_Task to complete_
With the images removed, reproduce each entry below word for word.

Detected change data
==============================
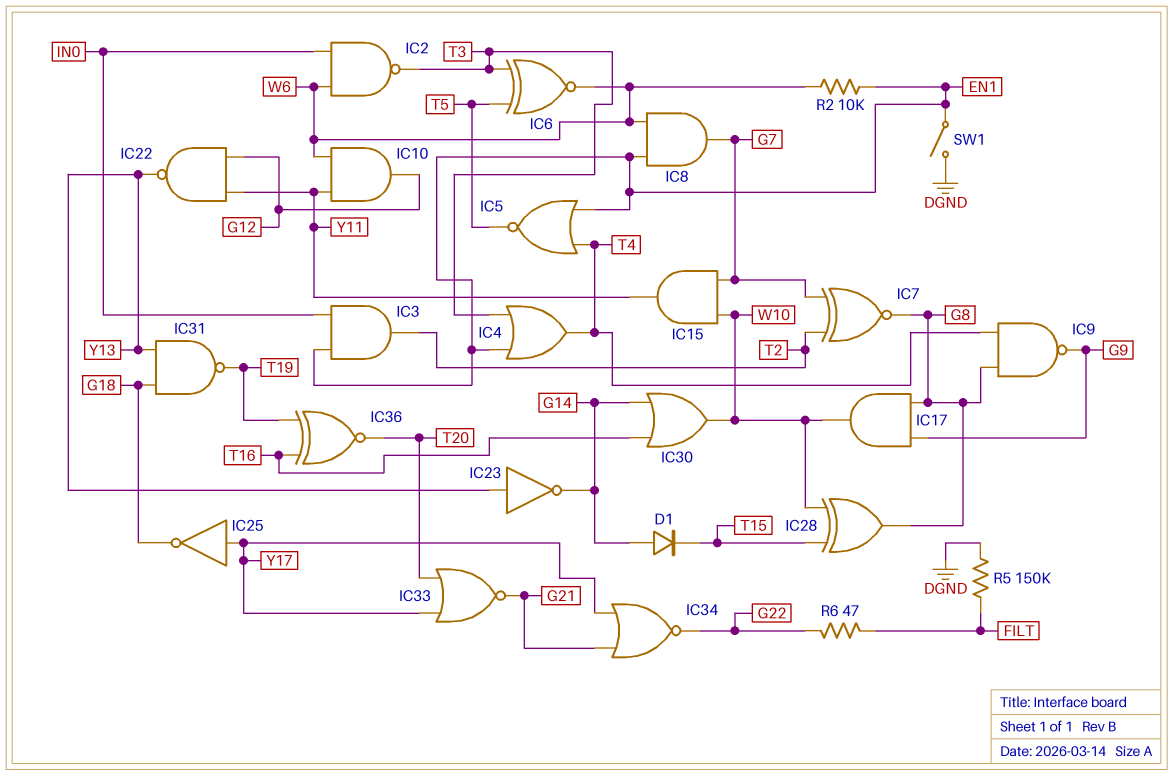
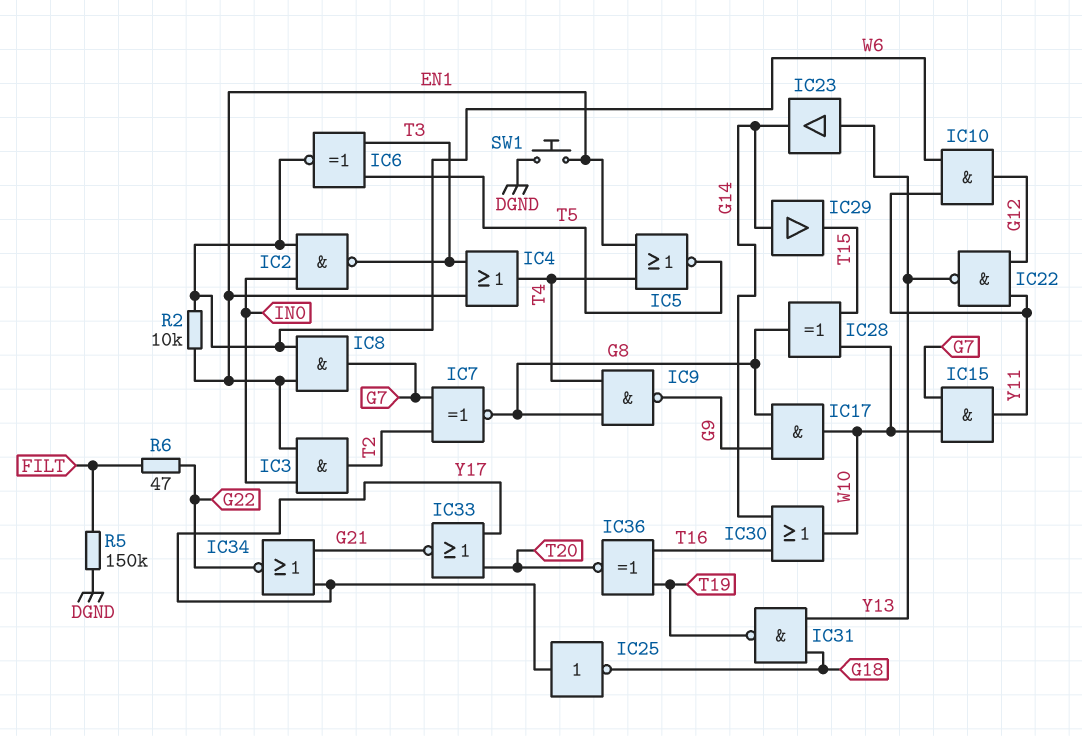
D1: diode (A G14, K T15) -> none
IC23: NOT (in Y13, out G14) -> buffer (in Y13, out G14)
IC29: none -> buffer (in G14, out T15)
SW1: switch (DGND, EN1) -> button (DGND, EN1)

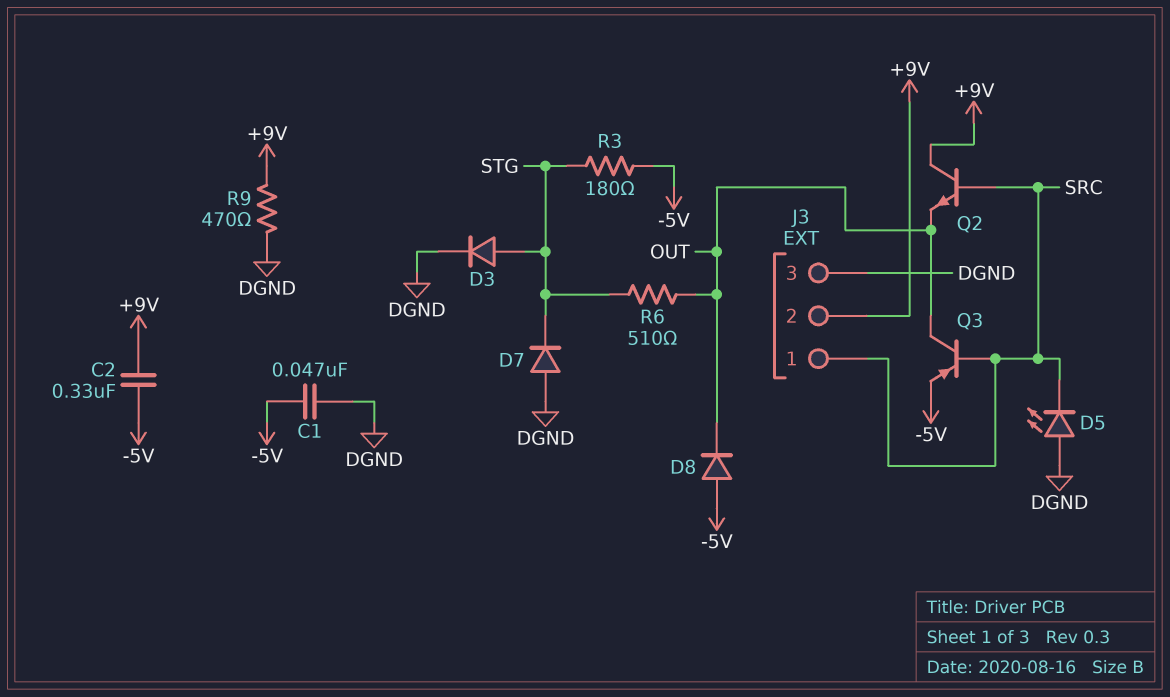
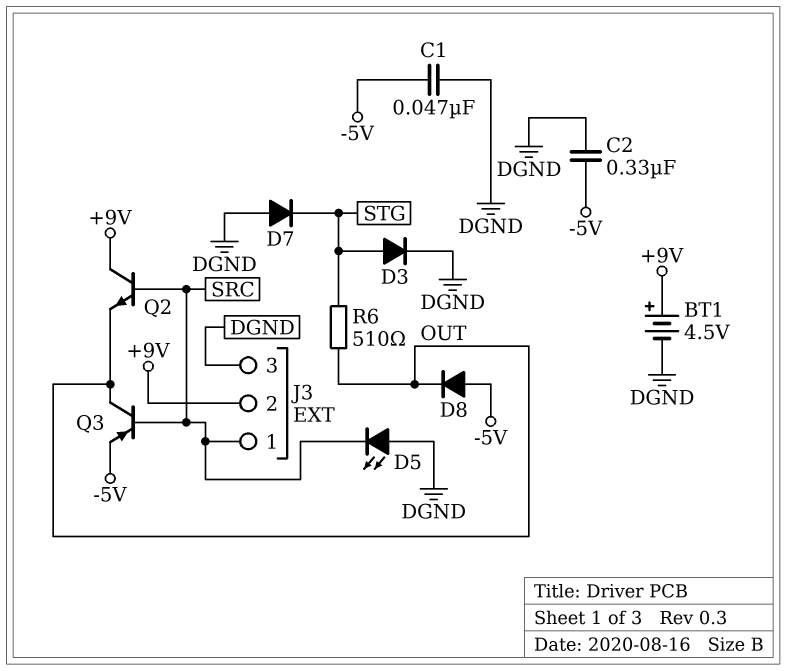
BT1: none -> 4.5V (plus +9V, minus DGND)
C2: 330nF (+9V, -5V) -> 330nF (-5V, DGND)
R3: 180 (-5V, STG) -> none
R9: 470 (+9V, DGND) -> none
==============================
_Solution to the problem_
D1: diode (A G14, K T15) -> none
IC23: NOT (in Y13, out G14) -> buffer (in Y13, out G14)
IC29: none -> buffer (in G14, out T15)
SW1: switch (DGND, EN1) -> button (DGND, EN1)

BT1: none -> 4.5V (plus +9V, minus DGND)
C2: 330nF (+9V, -5V) -> 330nF (-5V, DGND)
R3: 180 (-5V, STG) -> none
R9: 470 (+9V, DGND) -> none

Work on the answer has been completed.